WORK TO BE COMPLETED
Would you please write out each entry precisely as given?

*** DATASET CONTENT ***

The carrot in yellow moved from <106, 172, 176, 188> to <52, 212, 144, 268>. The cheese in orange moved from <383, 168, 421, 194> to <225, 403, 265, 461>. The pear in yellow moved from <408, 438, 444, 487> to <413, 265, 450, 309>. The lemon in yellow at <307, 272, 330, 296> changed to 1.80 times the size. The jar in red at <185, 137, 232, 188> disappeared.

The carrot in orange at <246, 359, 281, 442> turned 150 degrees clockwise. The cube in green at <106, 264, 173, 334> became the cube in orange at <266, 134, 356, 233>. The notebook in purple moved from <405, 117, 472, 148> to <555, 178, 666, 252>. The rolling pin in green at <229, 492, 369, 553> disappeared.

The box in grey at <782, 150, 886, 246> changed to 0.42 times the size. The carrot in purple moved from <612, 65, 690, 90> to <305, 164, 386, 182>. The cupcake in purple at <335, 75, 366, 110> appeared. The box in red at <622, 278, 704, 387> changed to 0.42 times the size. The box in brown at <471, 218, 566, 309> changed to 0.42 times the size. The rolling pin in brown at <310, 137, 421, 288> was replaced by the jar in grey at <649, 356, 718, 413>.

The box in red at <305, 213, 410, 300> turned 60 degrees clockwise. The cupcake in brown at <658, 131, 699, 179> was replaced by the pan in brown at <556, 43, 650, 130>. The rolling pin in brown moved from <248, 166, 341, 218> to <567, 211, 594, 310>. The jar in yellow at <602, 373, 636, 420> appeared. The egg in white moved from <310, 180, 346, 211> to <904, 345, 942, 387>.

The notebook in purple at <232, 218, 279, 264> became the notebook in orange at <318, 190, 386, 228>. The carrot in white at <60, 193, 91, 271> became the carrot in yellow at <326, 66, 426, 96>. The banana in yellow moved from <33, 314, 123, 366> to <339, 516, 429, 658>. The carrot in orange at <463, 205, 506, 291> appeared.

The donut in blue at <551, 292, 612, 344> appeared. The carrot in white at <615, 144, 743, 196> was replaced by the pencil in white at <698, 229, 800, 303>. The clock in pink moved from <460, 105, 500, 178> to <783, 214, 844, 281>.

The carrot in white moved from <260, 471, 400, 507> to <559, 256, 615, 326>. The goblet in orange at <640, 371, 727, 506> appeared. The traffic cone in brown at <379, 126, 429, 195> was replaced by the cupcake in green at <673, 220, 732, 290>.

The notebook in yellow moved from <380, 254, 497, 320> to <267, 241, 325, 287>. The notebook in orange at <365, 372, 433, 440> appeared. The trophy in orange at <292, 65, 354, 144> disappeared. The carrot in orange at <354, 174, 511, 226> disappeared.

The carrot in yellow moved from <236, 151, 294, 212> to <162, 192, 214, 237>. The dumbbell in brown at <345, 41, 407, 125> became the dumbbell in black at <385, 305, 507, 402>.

*** End of DATASET CONTENT ***

ANSWER SECTION
The carrot in yellow moved from <106, 172, 176, 188> to <52, 212, 144, 268>. The cheese in orange moved from <383, 168, 421, 194> to <225, 403, 265, 461>. The pear in yellow moved from <408, 438, 444, 487> to <413, 265, 450, 309>. The lemon in yellow at <307, 272, 330, 296> changed to 1.80 times the size. The jar in red at <185, 137, 232, 188> disappeared.

The carrot in orange at <246, 359, 281, 442> turned 150 degrees clockwise. The cube in green at <106, 264, 173, 334> became the cube in orange at <266, 134, 356, 233>. The notebook in purple moved from <405, 117, 472, 148> to <555, 178, 666, 252>. The rolling pin in green at <229, 492, 369, 553> disappeared.

The box in grey at <782, 150, 886, 246> changed to 0.42 times the size. The carrot in purple moved from <612, 65, 690, 90> to <305, 164, 386, 182>. The cupcake in purple at <335, 75, 366, 110> appeared. The box in red at <622, 278, 704, 387> changed to 0.42 times the size. The box in brown at <471, 218, 566, 309> changed to 0.42 times the size. The rolling pin in brown at <310, 137, 421, 288> was replaced by the jar in grey at <649, 356, 718, 413>.

The box in red at <305, 213, 410, 300> turned 60 degrees clockwise. The cupcake in brown at <658, 131, 699, 179> was replaced by the pan in brown at <556, 43, 650, 130>. The rolling pin in brown moved from <248, 166, 341, 218> to <567, 211, 594, 310>. The jar in yellow at <602, 373, 636, 420> appeared. The egg in white moved from <310, 180, 346, 211> to <904, 345, 942, 387>.

The notebook in purple at <232, 218, 279, 264> became the notebook in orange at <318, 190, 386, 228>. The carrot in white at <60, 193, 91, 271> became the carrot in yellow at <326, 66, 426, 96>. The banana in yellow moved from <33, 314, 123, 366> to <339, 516, 429, 658>. The carrot in orange at <463, 205, 506, 291> appeared.

The donut in blue at <551, 292, 612, 344> appeared. The carrot in white at <615, 144, 743, 196> was replaced by the pencil in white at <698, 229, 800, 303>. The clock in pink moved from <460, 105, 500, 178> to <783, 214, 844, 281>.

The carrot in white moved from <260, 471, 400, 507> to <559, 256, 615, 326>. The goblet in orange at <640, 371, 727, 506> appeared. The traffic cone in brown at <379, 126, 429, 195> was replaced by the cupcake in green at <673, 220, 732, 290>.

The notebook in yellow moved from <380, 254, 497, 320> to <267, 241, 325, 287>. The notebook in orange at <365, 372, 433, 440> appeared. The trophy in orange at <292, 65, 354, 144> disappeared. The carrot in orange at <354, 174, 511, 226> disappeared.

The carrot in yellow moved from <236, 151, 294, 212> to <162, 192, 214, 237>. The dumbbell in brown at <345, 41, 407, 125> became the dumbbell in black at <385, 305, 507, 402>.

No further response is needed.